What to do - Everything from the line that contains "brown circle: (178, 100) -> (149, 97), moved" through the last line below should be transcribed exactly, except the pictures.

Available records -
━━━━━━━━━━━━━━━━━━━━━━━━━━━━━━

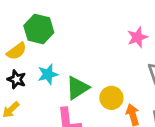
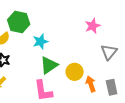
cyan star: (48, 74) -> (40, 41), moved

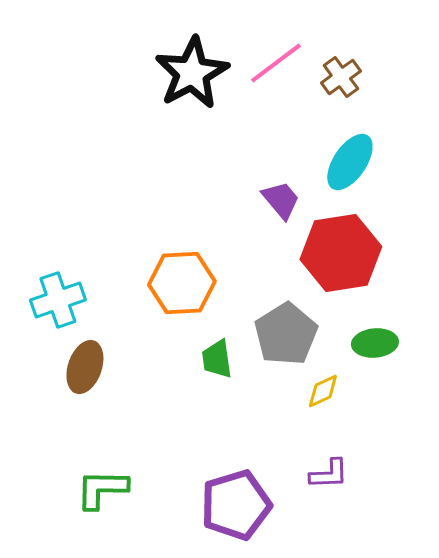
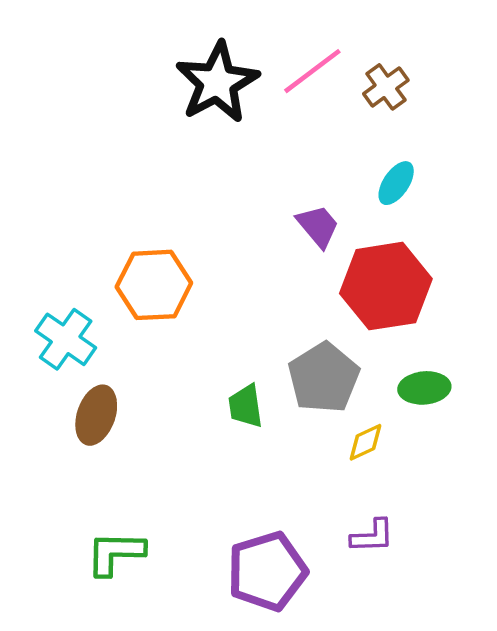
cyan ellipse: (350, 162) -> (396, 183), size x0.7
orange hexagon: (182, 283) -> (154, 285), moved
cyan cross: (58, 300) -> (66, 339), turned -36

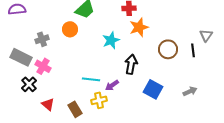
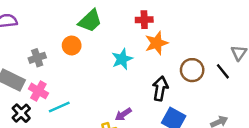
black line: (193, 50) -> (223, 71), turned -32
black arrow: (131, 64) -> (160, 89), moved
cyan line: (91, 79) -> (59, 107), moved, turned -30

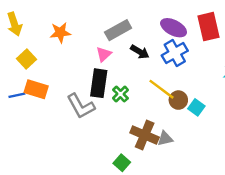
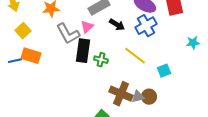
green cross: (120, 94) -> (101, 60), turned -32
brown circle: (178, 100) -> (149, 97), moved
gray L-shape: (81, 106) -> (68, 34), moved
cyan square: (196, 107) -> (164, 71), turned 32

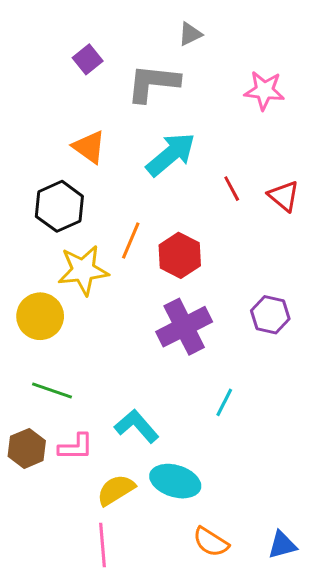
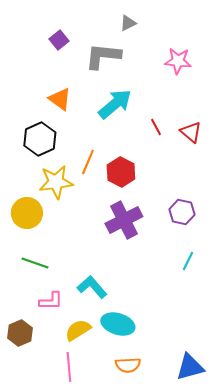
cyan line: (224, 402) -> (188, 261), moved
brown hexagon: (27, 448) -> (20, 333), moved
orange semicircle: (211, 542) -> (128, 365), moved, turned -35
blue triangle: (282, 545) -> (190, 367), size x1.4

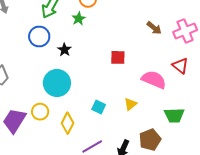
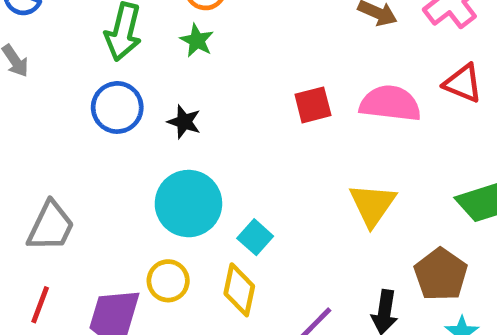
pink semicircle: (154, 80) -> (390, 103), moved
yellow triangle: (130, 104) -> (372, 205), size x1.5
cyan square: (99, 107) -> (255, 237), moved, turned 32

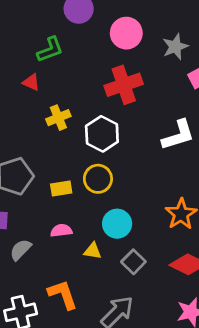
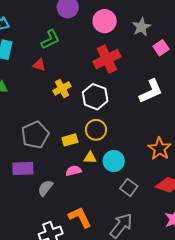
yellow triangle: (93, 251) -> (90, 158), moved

━━━━━━━━━━━━━━━━━━━━━━━━━━━━━━

Task result -
brown circle: (178, 100) -> (149, 97), moved
gray L-shape: (81, 106) -> (68, 34), moved
cyan square: (196, 107) -> (164, 71), turned 32

cyan line: (224, 402) -> (188, 261), moved
brown hexagon: (27, 448) -> (20, 333), moved
orange semicircle: (211, 542) -> (128, 365), moved, turned -35
blue triangle: (282, 545) -> (190, 367), size x1.4

pink semicircle: (154, 80) -> (390, 103), moved
yellow triangle: (130, 104) -> (372, 205), size x1.5
cyan square: (99, 107) -> (255, 237), moved, turned 32

yellow triangle: (93, 251) -> (90, 158), moved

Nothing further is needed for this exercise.